Given problem
Render all of the items below as a numbered list, omitting blank lines.

Data for this task
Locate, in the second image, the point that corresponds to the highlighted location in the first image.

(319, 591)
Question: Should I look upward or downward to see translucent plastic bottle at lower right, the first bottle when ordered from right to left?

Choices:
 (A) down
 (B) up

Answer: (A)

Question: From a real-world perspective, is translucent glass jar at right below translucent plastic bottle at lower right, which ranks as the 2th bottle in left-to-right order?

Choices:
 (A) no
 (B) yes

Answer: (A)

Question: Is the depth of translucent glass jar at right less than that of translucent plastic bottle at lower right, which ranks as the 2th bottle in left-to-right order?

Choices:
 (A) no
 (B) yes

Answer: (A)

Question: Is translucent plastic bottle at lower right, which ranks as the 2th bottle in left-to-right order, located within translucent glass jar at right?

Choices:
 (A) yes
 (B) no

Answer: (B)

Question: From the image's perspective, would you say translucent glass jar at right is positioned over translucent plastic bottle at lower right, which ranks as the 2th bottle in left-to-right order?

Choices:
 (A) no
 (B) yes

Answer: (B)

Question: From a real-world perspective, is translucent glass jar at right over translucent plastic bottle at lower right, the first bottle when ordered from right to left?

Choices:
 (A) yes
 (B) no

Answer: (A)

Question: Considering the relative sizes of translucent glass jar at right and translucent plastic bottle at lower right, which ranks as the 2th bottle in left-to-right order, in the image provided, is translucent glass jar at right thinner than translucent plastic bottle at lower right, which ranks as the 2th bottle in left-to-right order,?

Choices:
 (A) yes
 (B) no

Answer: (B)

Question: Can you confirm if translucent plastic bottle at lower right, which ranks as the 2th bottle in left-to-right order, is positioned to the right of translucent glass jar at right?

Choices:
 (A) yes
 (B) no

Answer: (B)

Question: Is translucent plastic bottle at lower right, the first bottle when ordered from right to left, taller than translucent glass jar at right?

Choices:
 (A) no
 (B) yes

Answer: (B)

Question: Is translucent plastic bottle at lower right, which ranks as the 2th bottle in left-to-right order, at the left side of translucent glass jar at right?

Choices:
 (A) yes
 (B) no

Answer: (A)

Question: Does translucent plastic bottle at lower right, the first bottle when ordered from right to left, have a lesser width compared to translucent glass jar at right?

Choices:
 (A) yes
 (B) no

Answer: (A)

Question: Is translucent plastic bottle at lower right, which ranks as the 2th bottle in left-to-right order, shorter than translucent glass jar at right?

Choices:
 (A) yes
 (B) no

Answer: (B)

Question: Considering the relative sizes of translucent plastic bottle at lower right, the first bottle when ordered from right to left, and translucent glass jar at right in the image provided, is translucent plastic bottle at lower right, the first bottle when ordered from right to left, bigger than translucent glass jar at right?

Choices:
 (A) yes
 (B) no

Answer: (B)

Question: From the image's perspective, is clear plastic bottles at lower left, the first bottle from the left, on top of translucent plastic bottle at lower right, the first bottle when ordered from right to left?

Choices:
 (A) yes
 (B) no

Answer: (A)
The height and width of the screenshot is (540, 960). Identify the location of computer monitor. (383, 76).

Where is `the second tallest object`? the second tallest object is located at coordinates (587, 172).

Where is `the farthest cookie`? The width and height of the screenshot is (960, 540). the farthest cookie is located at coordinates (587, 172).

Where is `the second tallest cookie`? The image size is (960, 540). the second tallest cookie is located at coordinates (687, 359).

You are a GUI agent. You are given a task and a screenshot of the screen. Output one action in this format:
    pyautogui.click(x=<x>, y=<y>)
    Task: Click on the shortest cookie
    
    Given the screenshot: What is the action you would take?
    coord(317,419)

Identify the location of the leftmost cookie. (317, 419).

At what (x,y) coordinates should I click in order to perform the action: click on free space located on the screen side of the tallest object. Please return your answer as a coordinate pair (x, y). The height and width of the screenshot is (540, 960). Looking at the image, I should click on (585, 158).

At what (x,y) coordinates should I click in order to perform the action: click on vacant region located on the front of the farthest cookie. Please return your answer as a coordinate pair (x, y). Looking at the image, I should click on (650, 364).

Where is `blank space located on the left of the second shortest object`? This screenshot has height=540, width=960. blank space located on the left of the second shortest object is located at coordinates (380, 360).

Written response
1. Locate, in the second image, the point that corresponds to the highlighted location in the first image.
2. (319, 591)
3. Question: Should I look upward or downward to see translucent plastic bottle at lower right, the first bottle when ordered from right to left?
4. Choices:
5.  (A) down
6.  (B) up
7. Answer: (A)
8. Question: From a real-world perspective, is translucent glass jar at right below translucent plastic bottle at lower right, which ranks as the 2th bottle in left-to-right order?
9. Choices:
10.  (A) no
11.  (B) yes
12. Answer: (A)
13. Question: Is the depth of translucent glass jar at right less than that of translucent plastic bottle at lower right, which ranks as the 2th bottle in left-to-right order?
14. Choices:
15.  (A) no
16.  (B) yes
17. Answer: (A)
18. Question: Is translucent plastic bottle at lower right, which ranks as the 2th bottle in left-to-right order, located within translucent glass jar at right?
19. Choices:
20.  (A) yes
21.  (B) no
22. Answer: (B)
23. Question: From the image's perspective, would you say translucent glass jar at right is positioned over translucent plastic bottle at lower right, which ranks as the 2th bottle in left-to-right order?
24. Choices:
25.  (A) no
26.  (B) yes
27. Answer: (B)
28. Question: From a real-world perspective, is translucent glass jar at right over translucent plastic bottle at lower right, the first bottle when ordered from right to left?
29. Choices:
30.  (A) yes
31.  (B) no
32. Answer: (A)
33. Question: Considering the relative sizes of translucent glass jar at right and translucent plastic bottle at lower right, which ranks as the 2th bottle in left-to-right order, in the image provided, is translucent glass jar at right thinner than translucent plastic bottle at lower right, which ranks as the 2th bottle in left-to-right order,?
34. Choices:
35.  (A) yes
36.  (B) no
37. Answer: (B)
38. Question: Can you confirm if translucent plastic bottle at lower right, which ranks as the 2th bottle in left-to-right order, is positioned to the right of translucent glass jar at right?
39. Choices:
40.  (A) yes
41.  (B) no
42. Answer: (B)
43. Question: Is translucent plastic bottle at lower right, the first bottle when ordered from right to left, taller than translucent glass jar at right?
44. Choices:
45.  (A) no
46.  (B) yes
47. Answer: (B)
48. Question: Is translucent plastic bottle at lower right, which ranks as the 2th bottle in left-to-right order, at the left side of translucent glass jar at right?
49. Choices:
50.  (A) yes
51.  (B) no
52. Answer: (A)
53. Question: Does translucent plastic bottle at lower right, the first bottle when ordered from right to left, have a lesser width compared to translucent glass jar at right?
54. Choices:
55.  (A) yes
56.  (B) no
57. Answer: (A)
58. Question: Is translucent plastic bottle at lower right, which ranks as the 2th bottle in left-to-right order, shorter than translucent glass jar at right?
59. Choices:
60.  (A) yes
61.  (B) no
62. Answer: (B)
63. Question: Considering the relative sizes of translucent plastic bottle at lower right, the first bottle when ordered from right to left, and translucent glass jar at right in the image provided, is translucent plastic bottle at lower right, the first bottle when ordered from right to left, bigger than translucent glass jar at right?
64. Choices:
65.  (A) yes
66.  (B) no
67. Answer: (B)
68. Question: From the image's perspective, is clear plastic bottles at lower left, the first bottle from the left, on top of translucent plastic bottle at lower right, the first bottle when ordered from right to left?
69. Choices:
70.  (A) yes
71.  (B) no
72. Answer: (A)
73. The height and width of the screenshot is (540, 960). Identify the location of computer monitor. (383, 76).
74. Where is `the second tallest object`? the second tallest object is located at coordinates (587, 172).
75. Where is `the farthest cookie`? The width and height of the screenshot is (960, 540). the farthest cookie is located at coordinates (587, 172).
76. Where is `the second tallest cookie`? The image size is (960, 540). the second tallest cookie is located at coordinates (687, 359).
77. You are a GUI agent. You are given a task and a screenshot of the screen. Output one action in this format:
78.     pyautogui.click(x=<x>, y=<y>)
79.     Task: Click on the shortest cookie
80.     Given the screenshot: What is the action you would take?
81.     coord(317,419)
82. Identify the location of the leftmost cookie. (317, 419).
83. At what (x,y) coordinates should I click in order to perform the action: click on free space located on the screen side of the tallest object. Please return your answer as a coordinate pair (x, y). The height and width of the screenshot is (540, 960). Looking at the image, I should click on (585, 158).
84. At what (x,y) coordinates should I click in order to perform the action: click on vacant region located on the front of the farthest cookie. Please return your answer as a coordinate pair (x, y). Looking at the image, I should click on (650, 364).
85. Where is `blank space located on the left of the second shortest object`? This screenshot has height=540, width=960. blank space located on the left of the second shortest object is located at coordinates (380, 360).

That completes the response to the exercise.